━━ SUPPLIED DATA
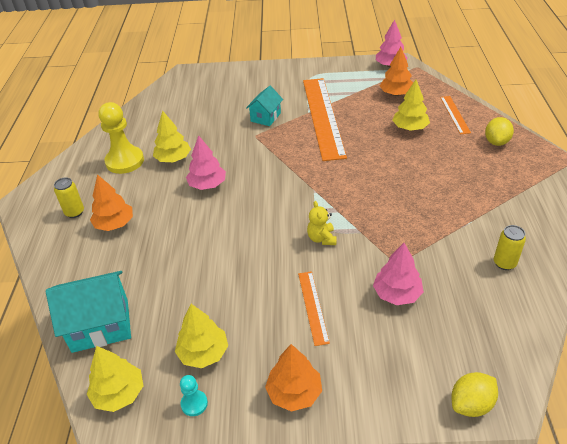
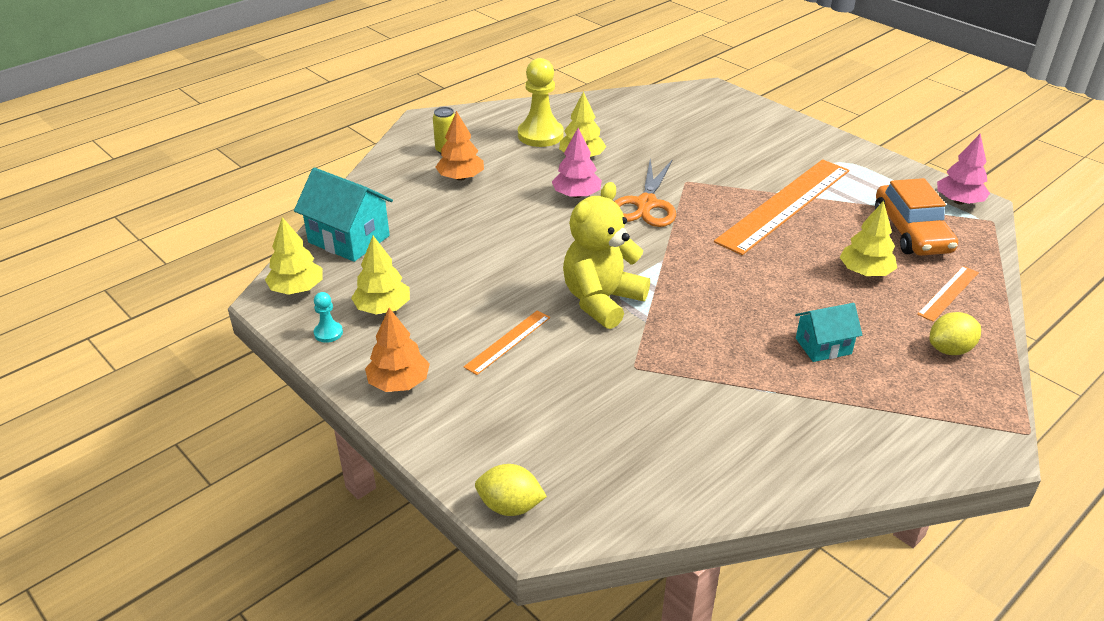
camera: 45 degrees right, 5 degrees down
(255, 163) = (646, 204): none -> orange scissors
(265, 117) = (724, 172): turquoise house -> turquoise house (823, 346)
(322, 238) = (602, 301): yellow teddy bear -> yellow teddy bear, size x2.14
(396, 94) = (911, 232): orange tree -> orange car
(397, 294) = (592, 388): pink tree -> none
(504, 263) = (740, 447): yellow can -> none

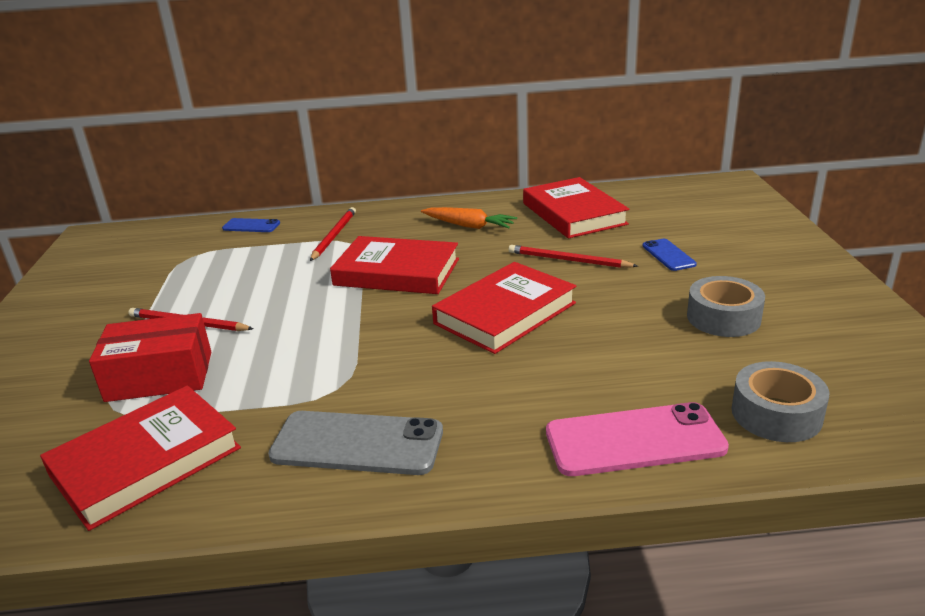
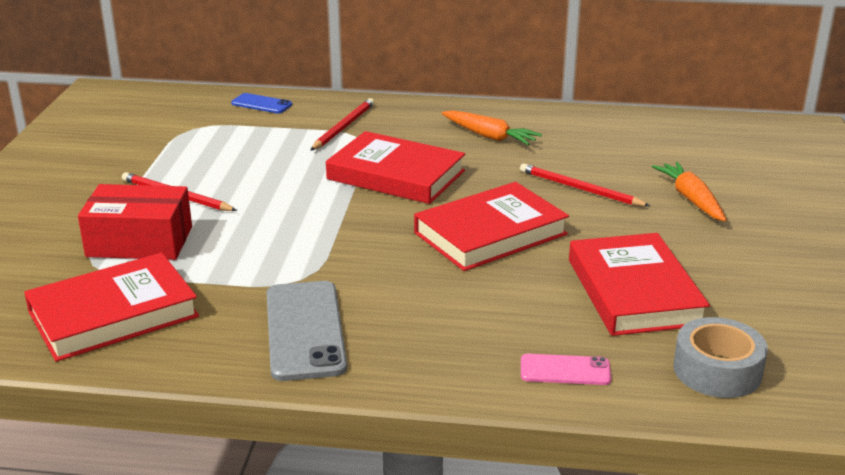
camera: 10 degrees right, 0 degrees up
(357, 444) = (304, 330): grey phone -> grey phone turned 60 degrees clockwise
(573, 214) = (609, 139): red book -> red book (634, 291)
(634, 440) = (565, 370): pink phone -> pink phone, size x0.54
(668, 255) = (691, 199): blue phone -> orange carrot
(723, 318) = (715, 272): grey tape -> none

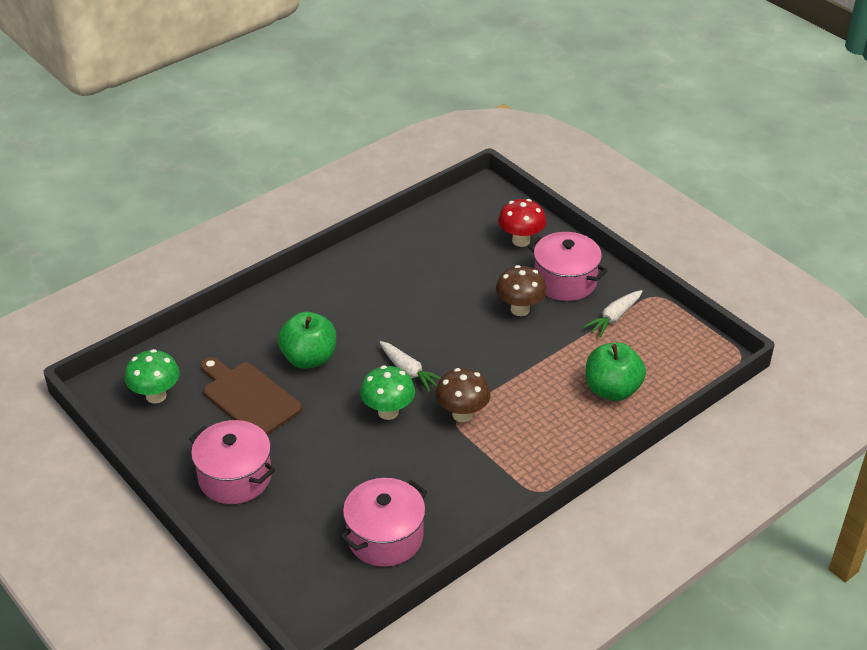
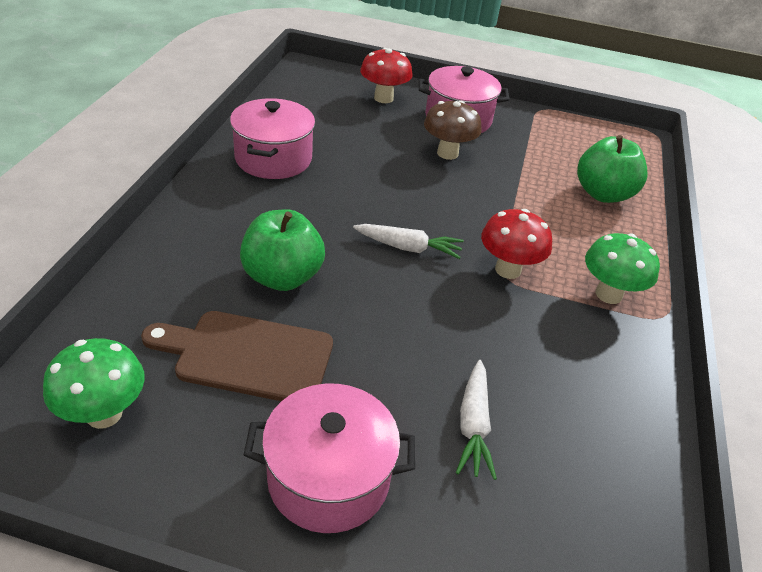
camera: 40 degrees left, 0 degrees up
(385, 537) = (591, 455): pink pot -> pink pot (273, 158)
(388, 412) = (432, 300): green mushroom -> green mushroom (608, 294)
(462, 414) = (508, 270): brown mushroom -> red mushroom
(614, 318) = (531, 135): white carrot -> white carrot (473, 425)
━━━━
Can you repeat every record above exactly, apart from the pictures?

[WORKED SOLUTION]:
camera: 45 degrees right, 5 degrees down
(255, 163) = (646, 204): none -> orange scissors
(265, 117) = (724, 172): turquoise house -> turquoise house (823, 346)
(322, 238) = (602, 301): yellow teddy bear -> yellow teddy bear, size x2.14
(396, 94) = (911, 232): orange tree -> orange car
(397, 294) = (592, 388): pink tree -> none
(504, 263) = (740, 447): yellow can -> none

camera: 10 degrees right, 0 degrees up
(357, 444) = (304, 330): grey phone -> grey phone turned 60 degrees clockwise
(573, 214) = (609, 139): red book -> red book (634, 291)
(634, 440) = (565, 370): pink phone -> pink phone, size x0.54
(668, 255) = (691, 199): blue phone -> orange carrot
(723, 318) = (715, 272): grey tape -> none

camera: 40 degrees left, 0 degrees up
(385, 537) = (591, 455): pink pot -> pink pot (273, 158)
(388, 412) = (432, 300): green mushroom -> green mushroom (608, 294)
(462, 414) = (508, 270): brown mushroom -> red mushroom
(614, 318) = (531, 135): white carrot -> white carrot (473, 425)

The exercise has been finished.